* PROVIDED MATERIAL
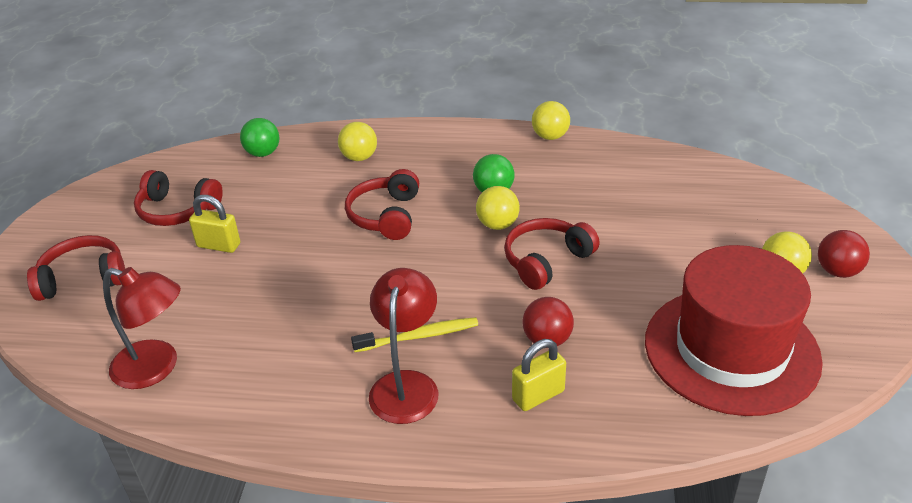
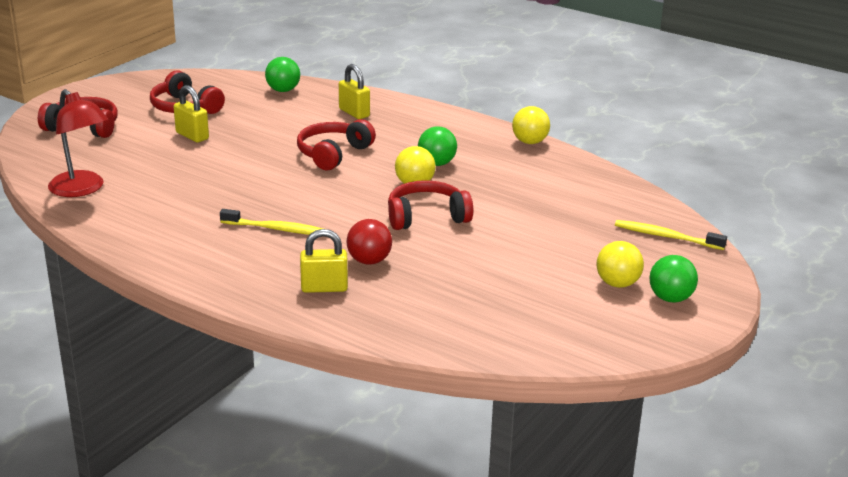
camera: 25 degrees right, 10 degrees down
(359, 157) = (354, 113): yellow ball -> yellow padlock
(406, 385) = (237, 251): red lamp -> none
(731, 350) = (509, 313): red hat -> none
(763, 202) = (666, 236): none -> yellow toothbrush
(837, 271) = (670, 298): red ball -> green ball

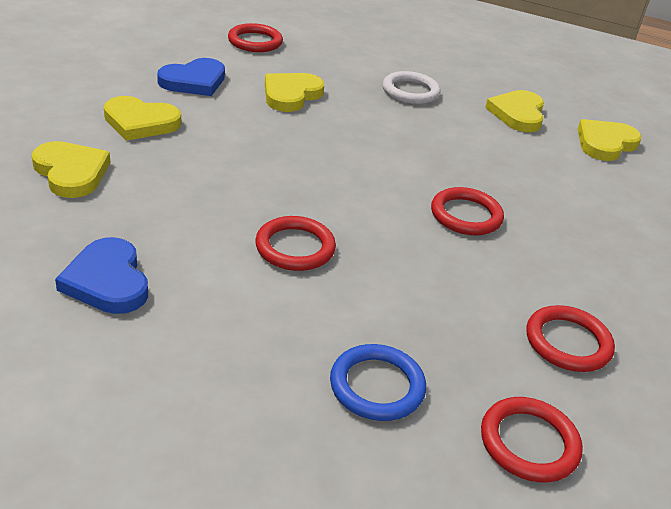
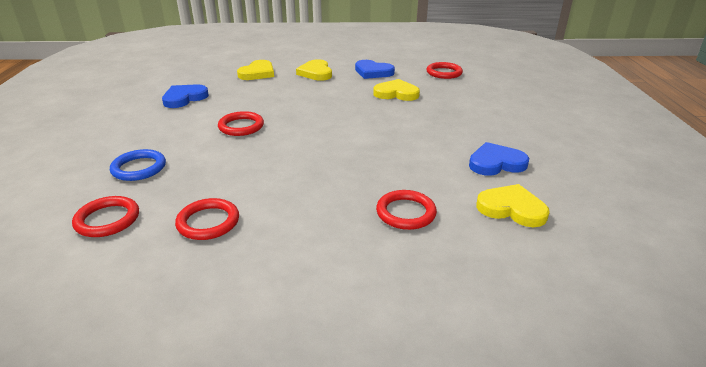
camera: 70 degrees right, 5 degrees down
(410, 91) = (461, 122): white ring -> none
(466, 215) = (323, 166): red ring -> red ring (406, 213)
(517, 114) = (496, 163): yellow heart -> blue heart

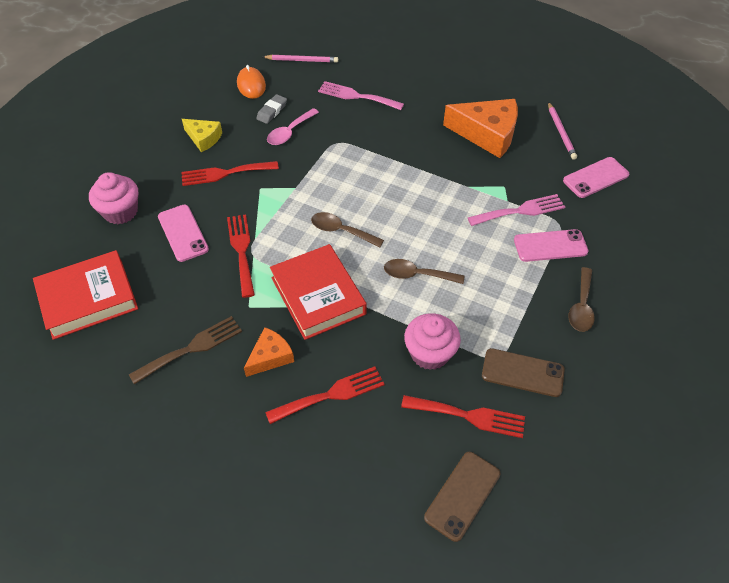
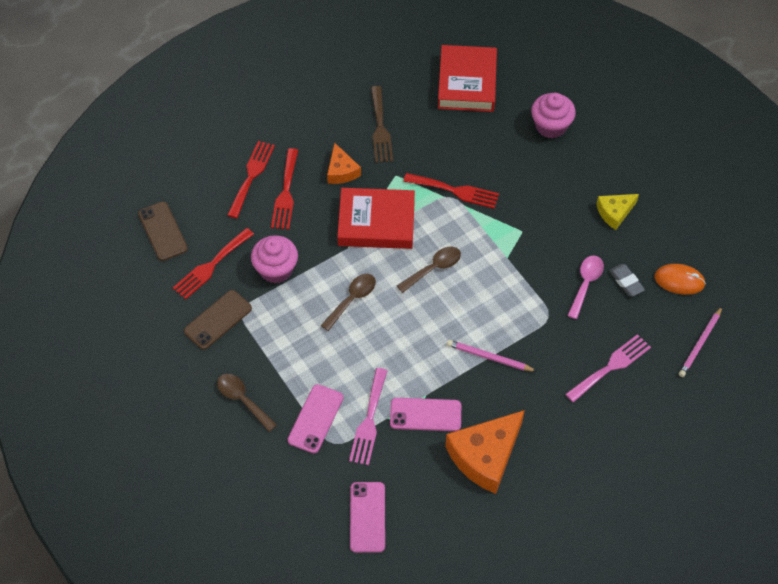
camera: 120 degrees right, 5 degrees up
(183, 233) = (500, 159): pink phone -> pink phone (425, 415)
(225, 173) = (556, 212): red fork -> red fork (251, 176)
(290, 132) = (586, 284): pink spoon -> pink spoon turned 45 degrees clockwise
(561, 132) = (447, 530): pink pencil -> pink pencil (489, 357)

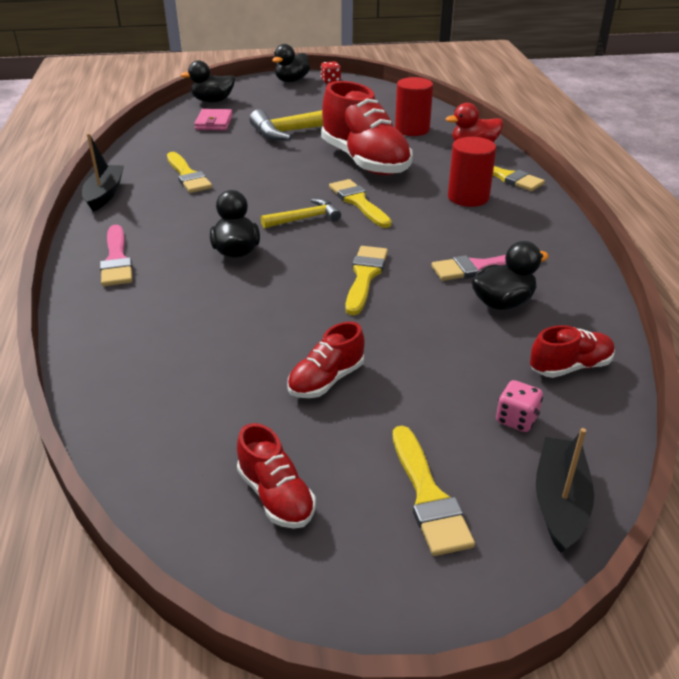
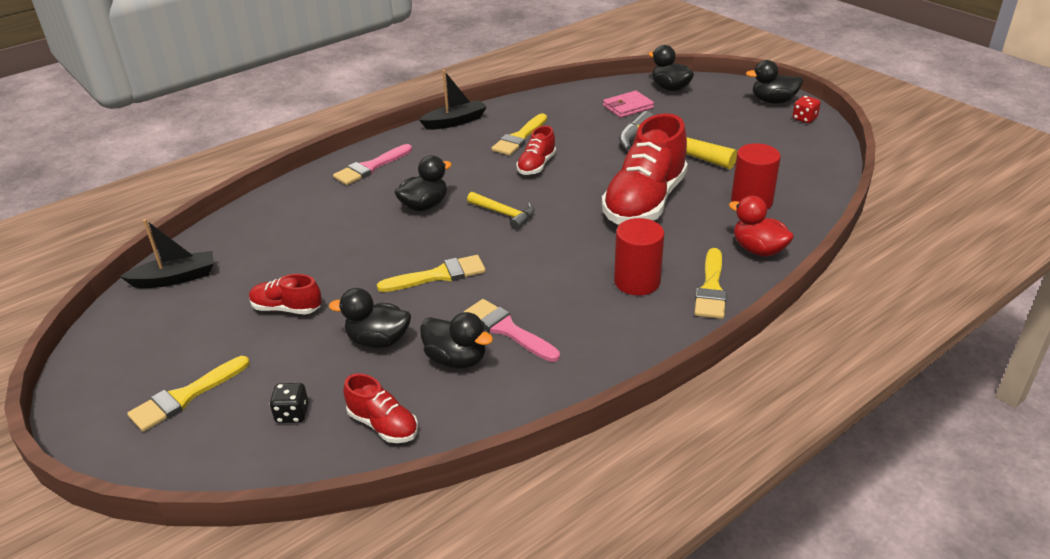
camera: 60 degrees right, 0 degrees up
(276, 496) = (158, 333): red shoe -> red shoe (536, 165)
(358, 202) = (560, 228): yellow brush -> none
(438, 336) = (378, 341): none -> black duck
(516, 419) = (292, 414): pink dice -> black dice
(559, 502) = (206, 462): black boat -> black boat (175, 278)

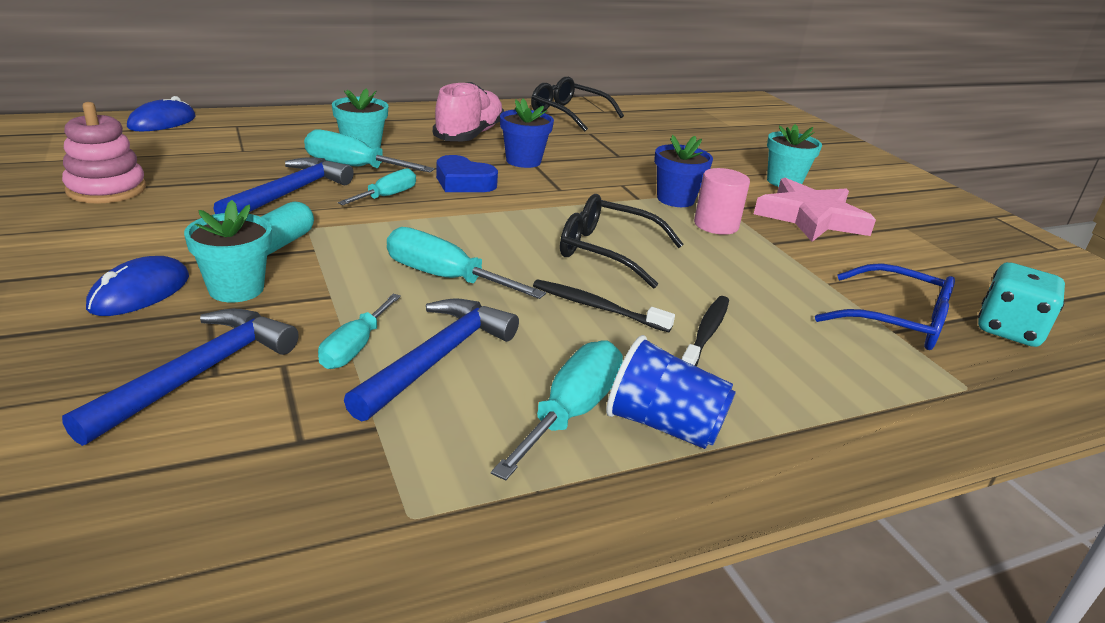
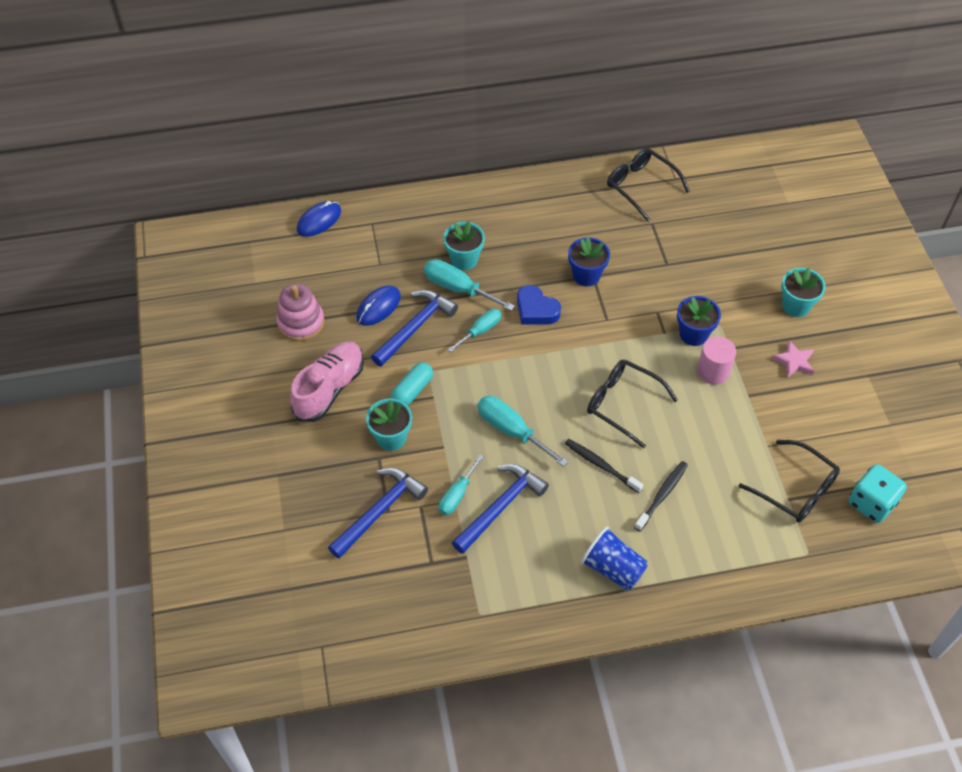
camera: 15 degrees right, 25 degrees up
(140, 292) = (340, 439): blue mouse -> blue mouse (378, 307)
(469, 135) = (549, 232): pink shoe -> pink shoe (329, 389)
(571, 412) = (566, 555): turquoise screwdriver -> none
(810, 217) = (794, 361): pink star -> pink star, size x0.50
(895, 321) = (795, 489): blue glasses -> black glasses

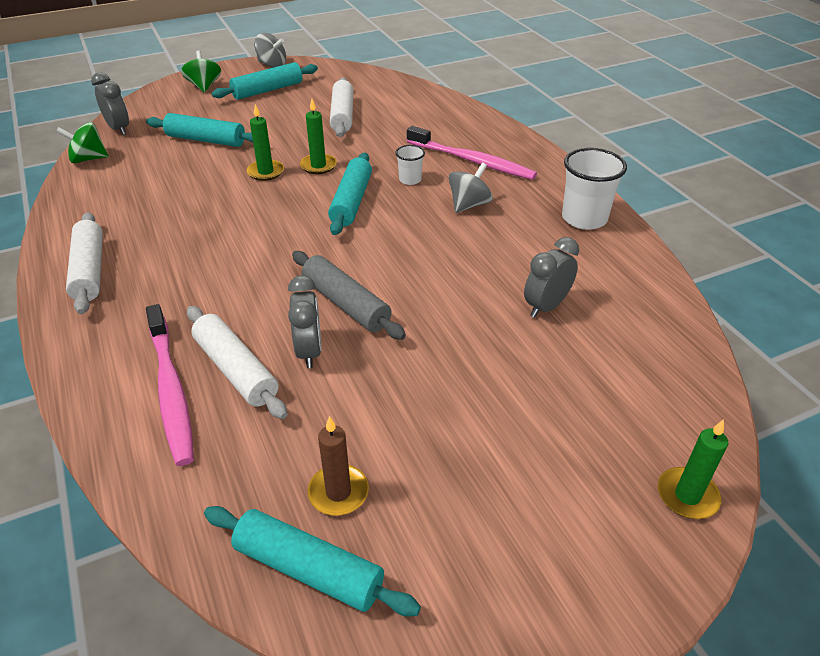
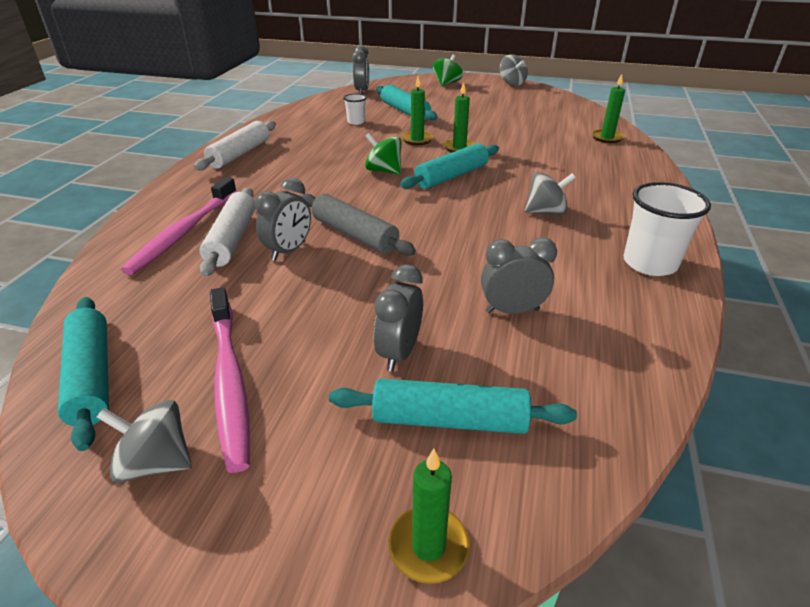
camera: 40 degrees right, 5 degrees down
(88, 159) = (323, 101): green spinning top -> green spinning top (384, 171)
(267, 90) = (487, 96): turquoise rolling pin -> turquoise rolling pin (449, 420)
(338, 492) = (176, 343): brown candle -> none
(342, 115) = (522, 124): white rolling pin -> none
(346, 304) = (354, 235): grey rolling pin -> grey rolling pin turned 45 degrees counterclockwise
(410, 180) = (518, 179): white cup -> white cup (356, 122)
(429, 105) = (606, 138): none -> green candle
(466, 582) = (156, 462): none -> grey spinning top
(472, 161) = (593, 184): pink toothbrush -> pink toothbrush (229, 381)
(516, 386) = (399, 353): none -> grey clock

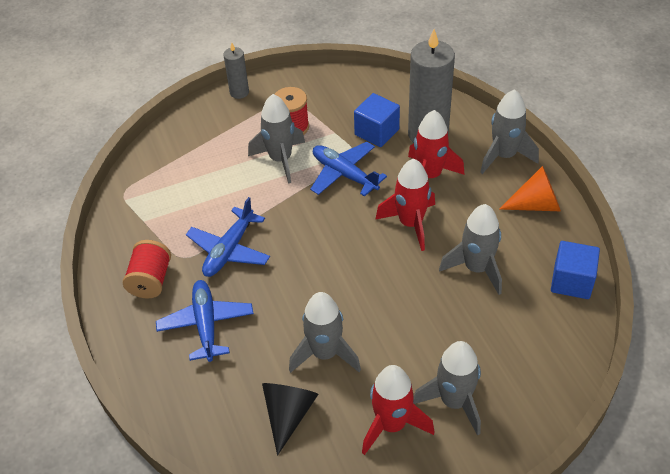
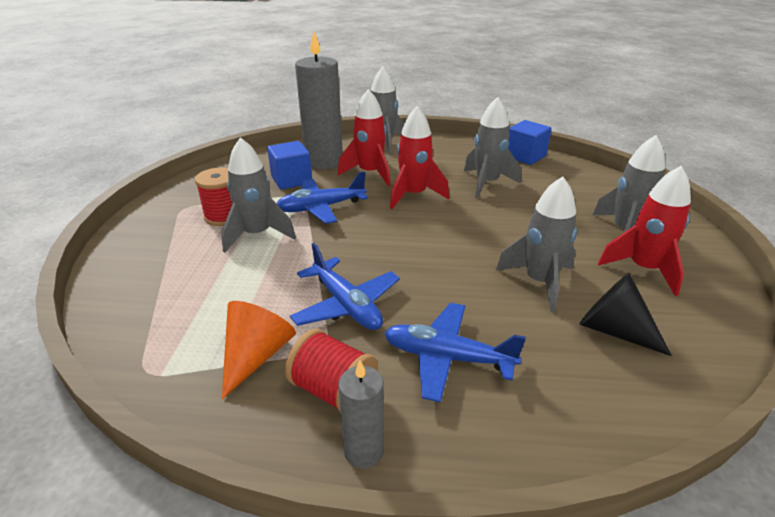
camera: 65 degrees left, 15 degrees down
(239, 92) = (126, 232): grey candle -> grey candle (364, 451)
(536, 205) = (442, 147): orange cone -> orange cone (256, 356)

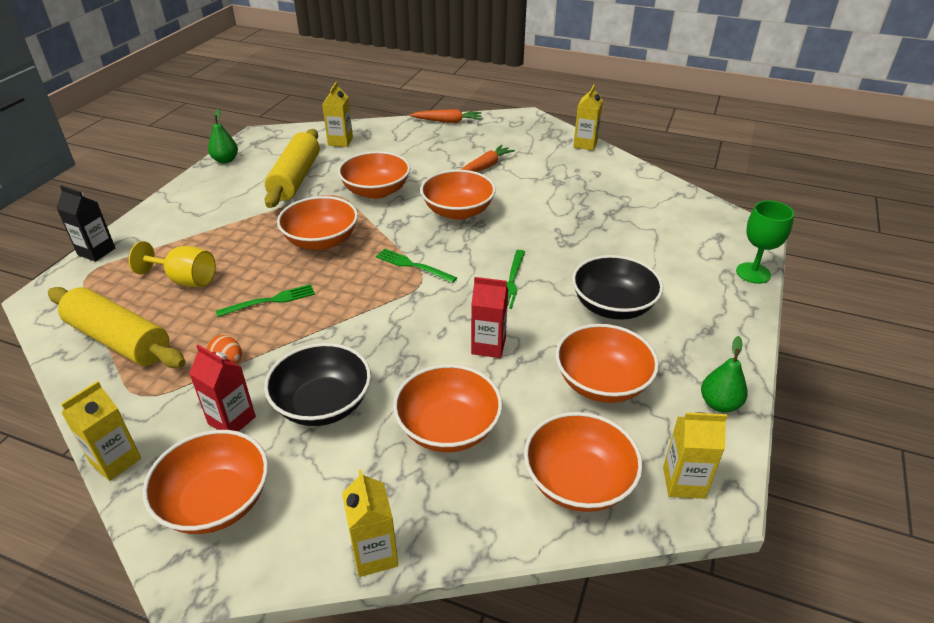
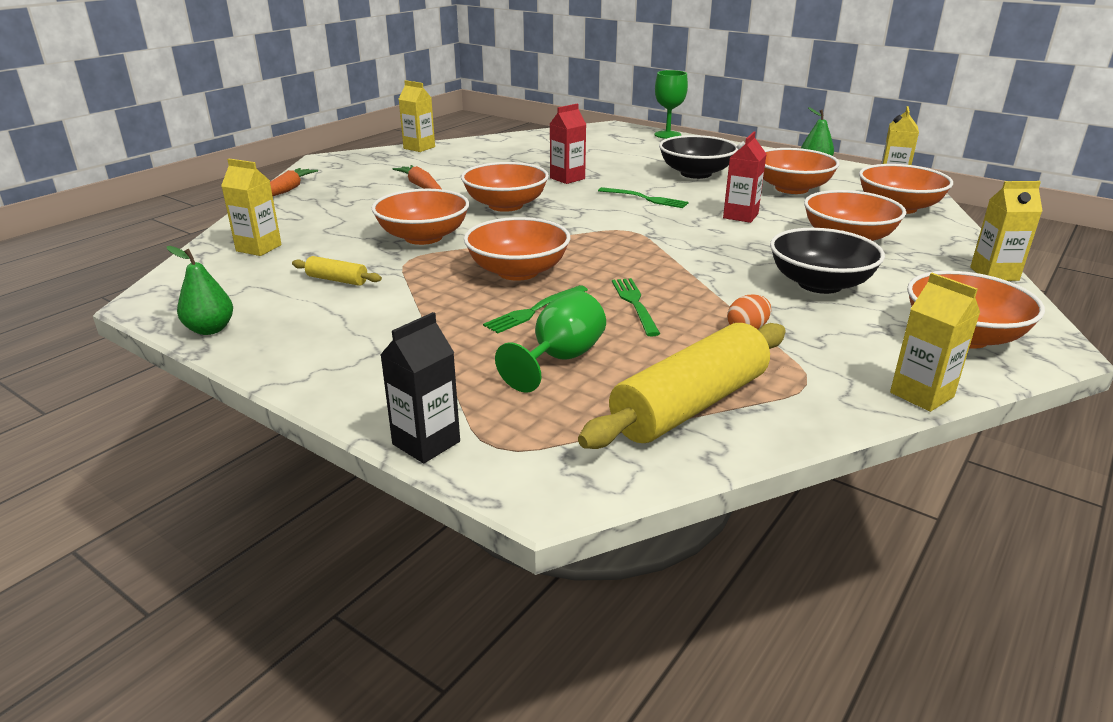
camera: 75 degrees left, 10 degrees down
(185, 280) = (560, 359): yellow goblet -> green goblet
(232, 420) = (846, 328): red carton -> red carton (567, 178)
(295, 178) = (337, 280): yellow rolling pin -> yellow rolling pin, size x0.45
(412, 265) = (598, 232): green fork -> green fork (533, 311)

* WHAT THE EXERCISE ASKS
Tail of the listing, starting at the line with "(295, 178) = (337, 280): yellow" and ending at the last line: output it exactly and add nothing.

* SOLUTION FOR THIS EXERCISE
(295, 178) = (337, 280): yellow rolling pin -> yellow rolling pin, size x0.45
(412, 265) = (598, 232): green fork -> green fork (533, 311)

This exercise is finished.